▸ **WHAT YOU HAVE TO DO**: Your task is to print all of the data below exactly, with no pictures included.

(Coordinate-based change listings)
****

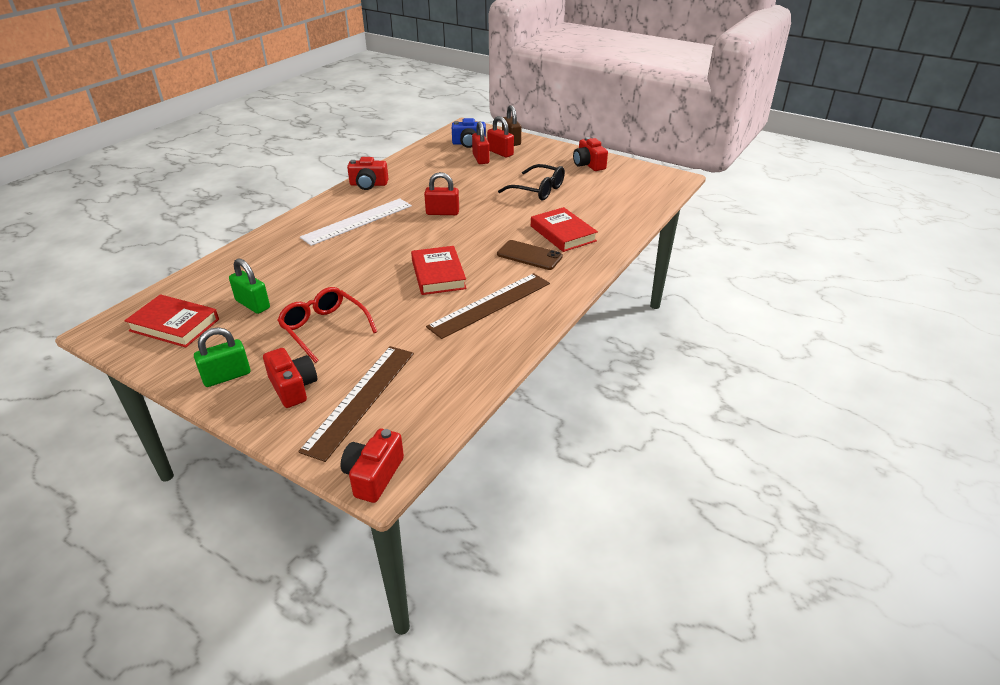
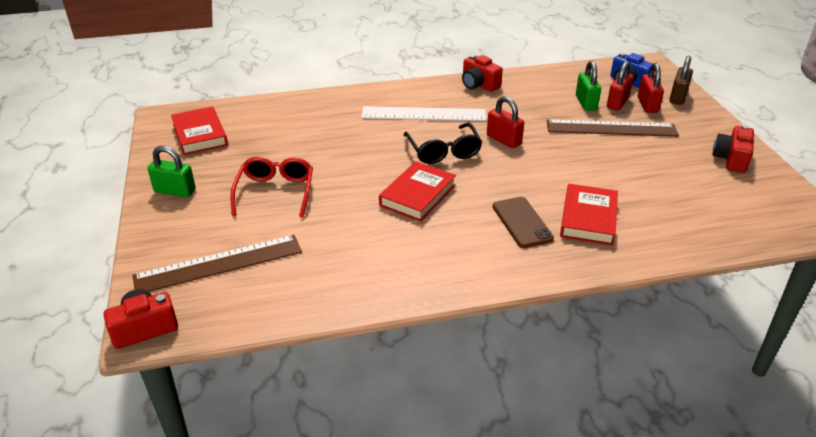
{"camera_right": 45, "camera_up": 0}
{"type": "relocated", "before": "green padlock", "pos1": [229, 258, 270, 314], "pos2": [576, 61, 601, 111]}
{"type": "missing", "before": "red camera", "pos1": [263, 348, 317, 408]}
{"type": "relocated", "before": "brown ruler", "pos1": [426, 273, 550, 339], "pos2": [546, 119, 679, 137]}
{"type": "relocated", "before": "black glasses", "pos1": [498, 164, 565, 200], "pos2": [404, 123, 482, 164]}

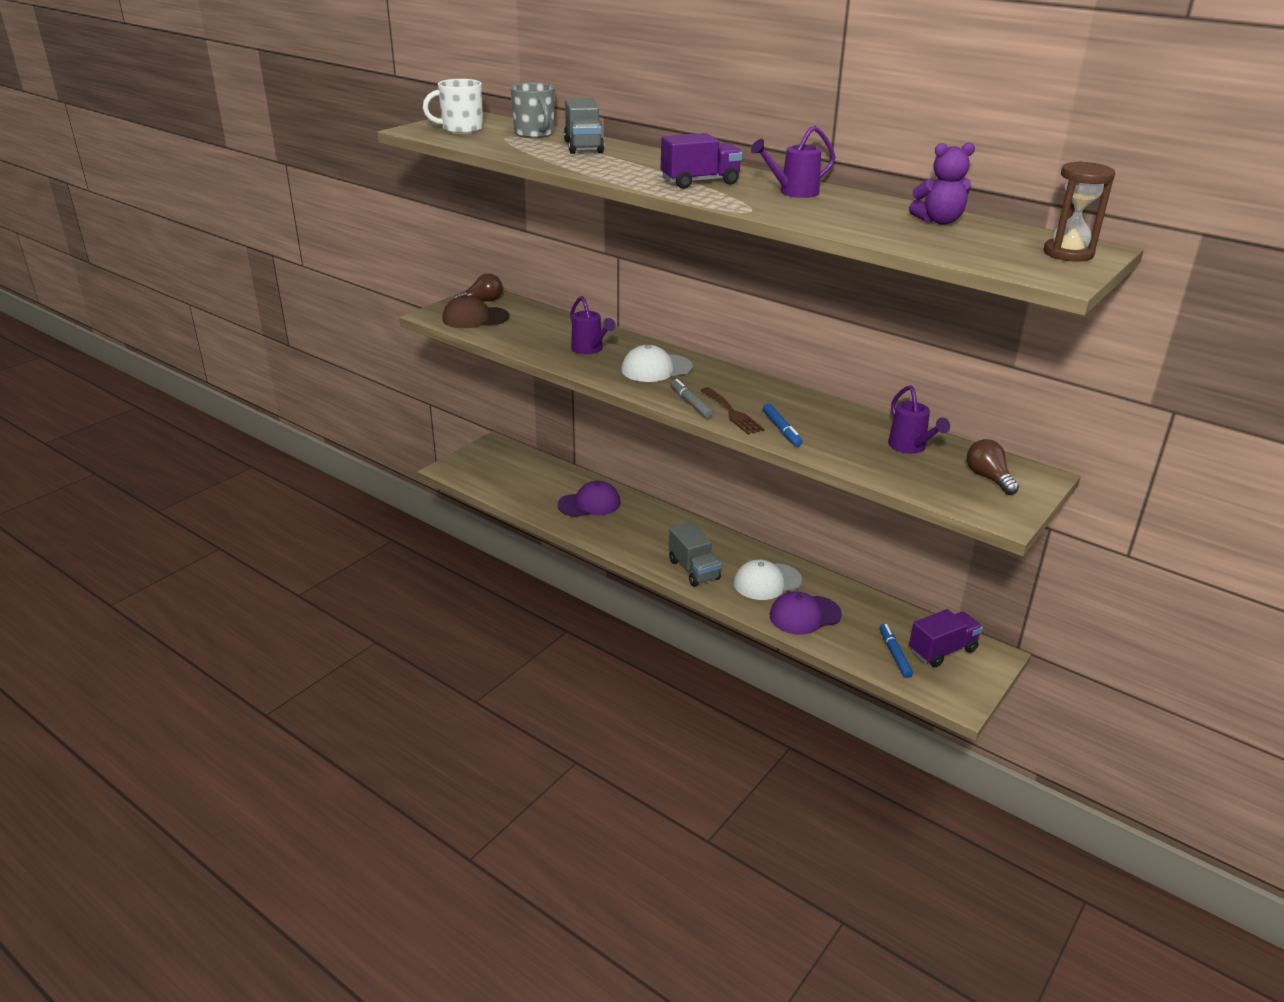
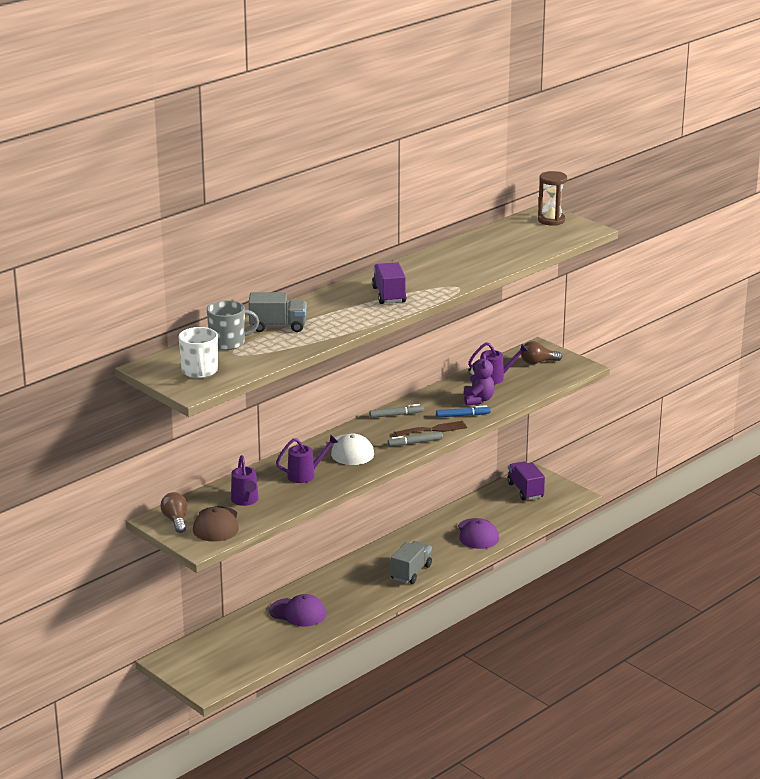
{"camera_right": -80, "camera_up": -5}
{"type": "spun", "before": "purple cap", "pos1": [558, 481, 621, 517], "pos2": [269, 594, 326, 626], "turn": 120}
{"type": "spun", "before": "grey truck", "pos1": [669, 522, 721, 587], "pos2": [390, 541, 432, 584], "turn": -45}
{"type": "missing", "before": "white cap", "pos1": [734, 560, 802, 600]}
{"type": "relocated", "before": "purple watering can", "pos1": [751, 126, 836, 198], "pos2": [231, 455, 259, 506]}
{"type": "missing", "before": "blue marker", "pos1": [880, 624, 913, 678]}
{"type": "relocated", "before": "purple teddy bear", "pos1": [909, 142, 975, 225], "pos2": [464, 353, 495, 406]}
{"type": "appeared", "after": "grey marker", "pos2": [369, 404, 424, 418]}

****

▸ **RESPONSE TO THIS TASK**:
{"camera_right": 45, "camera_up": 0}
{"type": "relocated", "before": "green padlock", "pos1": [229, 258, 270, 314], "pos2": [576, 61, 601, 111]}
{"type": "missing", "before": "red camera", "pos1": [263, 348, 317, 408]}
{"type": "relocated", "before": "brown ruler", "pos1": [426, 273, 550, 339], "pos2": [546, 119, 679, 137]}
{"type": "relocated", "before": "black glasses", "pos1": [498, 164, 565, 200], "pos2": [404, 123, 482, 164]}

{"camera_right": -80, "camera_up": -5}
{"type": "spun", "before": "purple cap", "pos1": [558, 481, 621, 517], "pos2": [269, 594, 326, 626], "turn": 120}
{"type": "spun", "before": "grey truck", "pos1": [669, 522, 721, 587], "pos2": [390, 541, 432, 584], "turn": -45}
{"type": "missing", "before": "white cap", "pos1": [734, 560, 802, 600]}
{"type": "relocated", "before": "purple watering can", "pos1": [751, 126, 836, 198], "pos2": [231, 455, 259, 506]}
{"type": "missing", "before": "blue marker", "pos1": [880, 624, 913, 678]}
{"type": "relocated", "before": "purple teddy bear", "pos1": [909, 142, 975, 225], "pos2": [464, 353, 495, 406]}
{"type": "appeared", "after": "grey marker", "pos2": [369, 404, 424, 418]}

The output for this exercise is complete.